# Directions
Each entry needs to appear again, retyped exactly as it is below.

# Dataset
+--
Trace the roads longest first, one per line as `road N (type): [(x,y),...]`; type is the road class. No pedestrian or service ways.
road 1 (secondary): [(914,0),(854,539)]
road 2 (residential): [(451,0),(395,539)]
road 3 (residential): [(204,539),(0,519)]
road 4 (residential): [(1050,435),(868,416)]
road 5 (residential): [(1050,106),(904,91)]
+--
# Expected output
Trace the roads longest first, one per line as `road N (type): [(x,y),...]`; type is the road class. No pedestrian or service ways.
road 1 (secondary): [(914,0),(854,539)]
road 2 (residential): [(451,0),(395,539)]
road 3 (residential): [(204,539),(0,519)]
road 4 (residential): [(1050,435),(868,416)]
road 5 (residential): [(1050,106),(904,91)]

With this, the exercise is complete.